▶ [TASK ITEM] Retype the listing below exactly, beginning at the line that contains "purple cone F2" and ending with its last line.

========================

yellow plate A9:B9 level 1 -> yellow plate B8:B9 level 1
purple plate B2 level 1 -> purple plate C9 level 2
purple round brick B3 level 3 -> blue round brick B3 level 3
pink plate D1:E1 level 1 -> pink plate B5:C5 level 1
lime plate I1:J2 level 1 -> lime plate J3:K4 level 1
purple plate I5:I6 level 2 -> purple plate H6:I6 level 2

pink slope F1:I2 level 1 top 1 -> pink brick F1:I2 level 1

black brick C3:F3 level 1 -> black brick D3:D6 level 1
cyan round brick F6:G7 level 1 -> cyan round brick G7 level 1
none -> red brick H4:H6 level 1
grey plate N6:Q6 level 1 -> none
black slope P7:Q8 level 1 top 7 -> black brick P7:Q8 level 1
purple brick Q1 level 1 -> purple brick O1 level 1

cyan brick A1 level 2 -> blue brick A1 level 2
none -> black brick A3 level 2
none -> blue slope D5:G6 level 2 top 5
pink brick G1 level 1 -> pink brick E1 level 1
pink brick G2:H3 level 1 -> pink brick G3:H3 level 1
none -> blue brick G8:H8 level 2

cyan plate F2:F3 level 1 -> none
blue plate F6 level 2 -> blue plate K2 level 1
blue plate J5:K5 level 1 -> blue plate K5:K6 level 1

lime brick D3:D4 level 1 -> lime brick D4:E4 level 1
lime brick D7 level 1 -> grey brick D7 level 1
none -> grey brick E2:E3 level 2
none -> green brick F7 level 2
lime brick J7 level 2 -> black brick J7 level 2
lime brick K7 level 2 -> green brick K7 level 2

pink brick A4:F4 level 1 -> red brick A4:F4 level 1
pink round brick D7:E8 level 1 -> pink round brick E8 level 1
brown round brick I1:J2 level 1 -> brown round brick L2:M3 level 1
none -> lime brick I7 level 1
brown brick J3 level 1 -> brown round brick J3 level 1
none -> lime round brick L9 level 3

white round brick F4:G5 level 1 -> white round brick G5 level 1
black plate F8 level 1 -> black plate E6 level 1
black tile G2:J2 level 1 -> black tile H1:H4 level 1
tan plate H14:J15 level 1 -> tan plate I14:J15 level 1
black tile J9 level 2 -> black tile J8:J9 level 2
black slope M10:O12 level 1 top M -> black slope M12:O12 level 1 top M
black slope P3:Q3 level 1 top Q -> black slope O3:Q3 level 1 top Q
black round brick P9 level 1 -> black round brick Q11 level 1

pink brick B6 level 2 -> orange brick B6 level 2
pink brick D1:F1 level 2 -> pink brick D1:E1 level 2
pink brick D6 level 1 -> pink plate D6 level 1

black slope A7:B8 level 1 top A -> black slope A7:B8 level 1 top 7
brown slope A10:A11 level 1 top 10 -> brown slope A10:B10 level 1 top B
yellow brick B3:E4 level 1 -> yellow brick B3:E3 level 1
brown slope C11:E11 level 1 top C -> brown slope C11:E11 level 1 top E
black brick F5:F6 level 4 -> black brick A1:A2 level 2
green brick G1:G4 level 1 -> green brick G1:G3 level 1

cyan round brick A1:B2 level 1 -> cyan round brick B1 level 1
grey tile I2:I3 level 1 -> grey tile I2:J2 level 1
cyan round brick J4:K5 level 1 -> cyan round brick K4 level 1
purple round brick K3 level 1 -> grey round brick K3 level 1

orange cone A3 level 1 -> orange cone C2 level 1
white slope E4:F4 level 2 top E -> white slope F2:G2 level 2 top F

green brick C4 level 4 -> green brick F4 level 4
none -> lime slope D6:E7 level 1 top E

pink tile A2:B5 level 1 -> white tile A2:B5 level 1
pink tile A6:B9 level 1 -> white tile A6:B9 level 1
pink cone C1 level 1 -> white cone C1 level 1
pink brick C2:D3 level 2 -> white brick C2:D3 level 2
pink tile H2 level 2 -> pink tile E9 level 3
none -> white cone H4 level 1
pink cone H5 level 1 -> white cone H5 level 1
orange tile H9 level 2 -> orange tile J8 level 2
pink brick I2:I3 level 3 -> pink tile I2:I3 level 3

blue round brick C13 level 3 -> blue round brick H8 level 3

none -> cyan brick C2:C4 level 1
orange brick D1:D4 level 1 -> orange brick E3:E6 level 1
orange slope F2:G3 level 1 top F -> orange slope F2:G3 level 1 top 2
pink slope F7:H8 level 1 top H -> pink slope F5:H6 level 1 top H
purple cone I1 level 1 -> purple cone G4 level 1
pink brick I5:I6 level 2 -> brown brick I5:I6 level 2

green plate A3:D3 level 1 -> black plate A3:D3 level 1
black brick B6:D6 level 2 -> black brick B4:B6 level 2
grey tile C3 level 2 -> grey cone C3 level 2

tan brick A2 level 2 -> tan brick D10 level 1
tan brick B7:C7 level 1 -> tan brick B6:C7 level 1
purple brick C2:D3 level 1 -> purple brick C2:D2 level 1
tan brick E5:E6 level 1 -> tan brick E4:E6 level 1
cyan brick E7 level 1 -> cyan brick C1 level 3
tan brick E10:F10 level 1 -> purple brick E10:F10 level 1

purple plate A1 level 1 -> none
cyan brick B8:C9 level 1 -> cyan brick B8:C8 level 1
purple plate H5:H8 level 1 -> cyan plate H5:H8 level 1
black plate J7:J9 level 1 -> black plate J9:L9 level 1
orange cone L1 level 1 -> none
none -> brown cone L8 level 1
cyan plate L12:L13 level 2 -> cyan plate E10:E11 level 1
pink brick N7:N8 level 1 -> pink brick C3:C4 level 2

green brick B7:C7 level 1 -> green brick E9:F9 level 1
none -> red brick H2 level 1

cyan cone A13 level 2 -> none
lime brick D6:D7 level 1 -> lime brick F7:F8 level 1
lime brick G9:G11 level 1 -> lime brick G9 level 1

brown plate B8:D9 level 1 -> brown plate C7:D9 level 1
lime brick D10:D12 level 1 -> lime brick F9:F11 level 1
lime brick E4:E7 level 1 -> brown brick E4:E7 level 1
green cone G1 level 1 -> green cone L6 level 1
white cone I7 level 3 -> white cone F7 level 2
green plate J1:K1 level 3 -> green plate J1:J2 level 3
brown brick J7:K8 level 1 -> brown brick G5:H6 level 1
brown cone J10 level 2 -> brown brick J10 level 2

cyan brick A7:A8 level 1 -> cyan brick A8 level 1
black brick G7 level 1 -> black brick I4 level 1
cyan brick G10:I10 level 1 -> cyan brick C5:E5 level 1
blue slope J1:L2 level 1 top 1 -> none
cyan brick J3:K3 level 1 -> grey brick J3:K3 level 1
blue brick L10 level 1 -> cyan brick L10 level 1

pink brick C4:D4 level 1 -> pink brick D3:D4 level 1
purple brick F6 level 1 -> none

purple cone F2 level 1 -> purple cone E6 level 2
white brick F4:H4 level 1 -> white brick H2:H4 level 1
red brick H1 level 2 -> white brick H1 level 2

========================

▶ [SOLUTION FOR THIS TASK]
purple cone F2 level 1 -> purple cone E6 level 2
white brick F4:H4 level 1 -> white brick H2:H4 level 1
red brick H1 level 2 -> white brick H1 level 2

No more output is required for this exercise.